- PROBLEM STATEMENT:
Report only the number of lines in the records that contain the word "black".

++++ DATA FOR THIS EXERCISE ++++

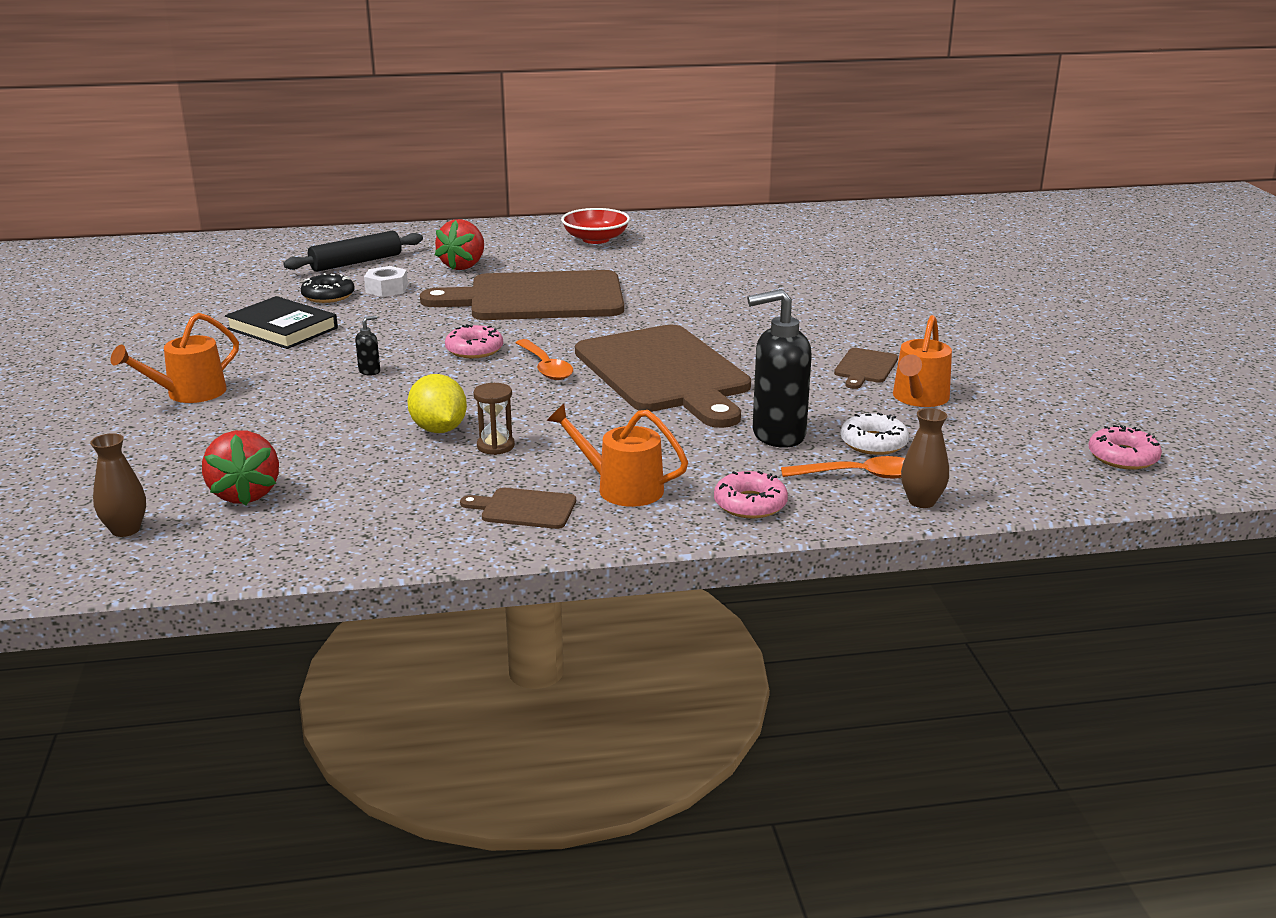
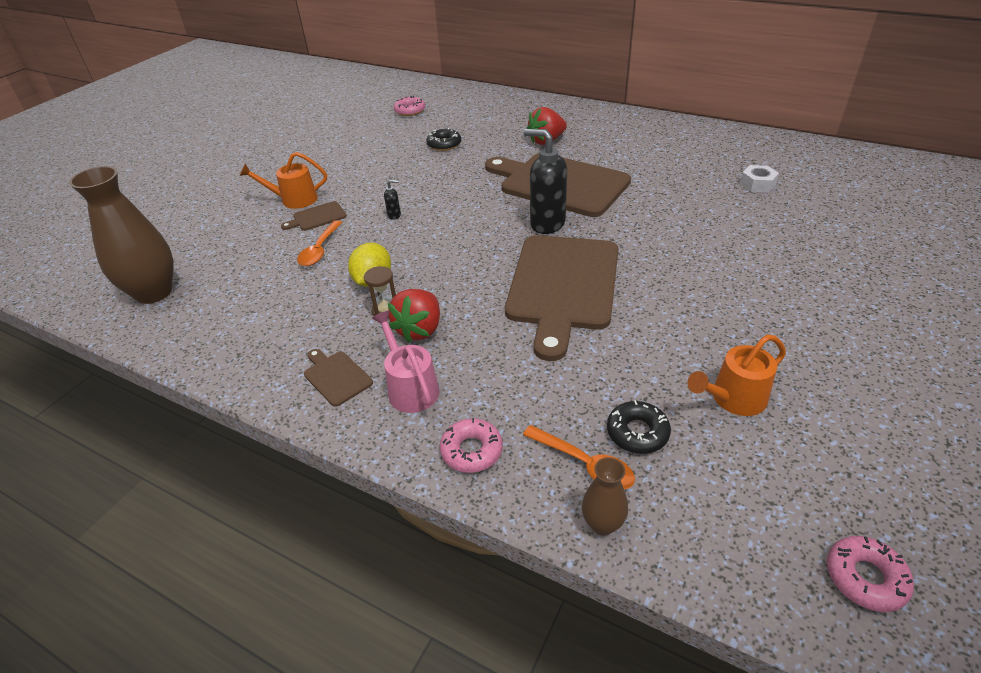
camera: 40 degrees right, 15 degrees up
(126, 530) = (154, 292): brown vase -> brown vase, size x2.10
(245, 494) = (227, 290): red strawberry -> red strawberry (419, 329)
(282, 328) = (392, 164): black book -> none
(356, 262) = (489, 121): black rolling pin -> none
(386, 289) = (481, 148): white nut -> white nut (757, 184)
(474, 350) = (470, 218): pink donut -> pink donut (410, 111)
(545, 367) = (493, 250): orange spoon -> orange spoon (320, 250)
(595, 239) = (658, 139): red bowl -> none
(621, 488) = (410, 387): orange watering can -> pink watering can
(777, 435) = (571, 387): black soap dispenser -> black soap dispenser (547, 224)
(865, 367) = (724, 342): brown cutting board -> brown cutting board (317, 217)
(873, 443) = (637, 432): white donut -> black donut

++++

- WORKED SOLUTION:
4